Task goal
Each entry below must be repeated exactly, with pictures left out.

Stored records
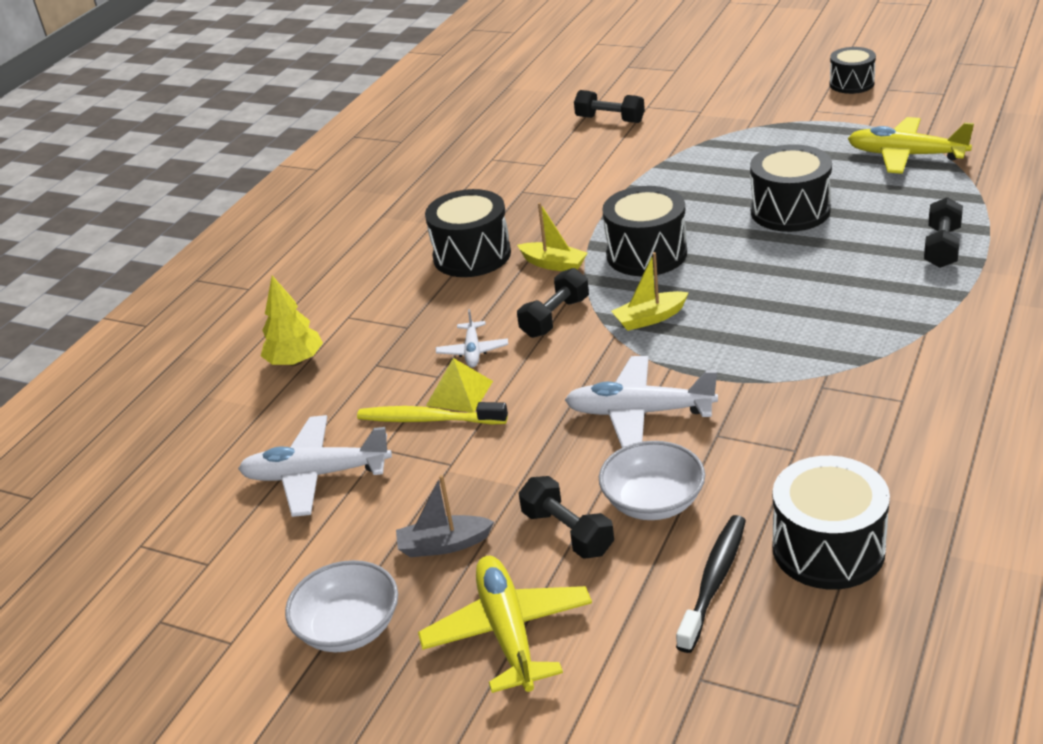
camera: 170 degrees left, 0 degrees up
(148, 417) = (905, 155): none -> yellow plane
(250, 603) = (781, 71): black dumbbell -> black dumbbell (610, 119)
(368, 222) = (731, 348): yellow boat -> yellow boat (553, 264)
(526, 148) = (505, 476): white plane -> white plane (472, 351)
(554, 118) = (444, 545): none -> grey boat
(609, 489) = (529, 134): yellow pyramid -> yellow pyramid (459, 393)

Task output
camera: 170 degrees left, 0 degrees up
(148, 417) = (905, 155): none -> yellow plane
(250, 603) = (781, 71): black dumbbell -> black dumbbell (610, 119)
(368, 222) = (731, 348): yellow boat -> yellow boat (553, 264)
(526, 148) = (505, 476): white plane -> white plane (472, 351)
(554, 118) = (444, 545): none -> grey boat
(609, 489) = (529, 134): yellow pyramid -> yellow pyramid (459, 393)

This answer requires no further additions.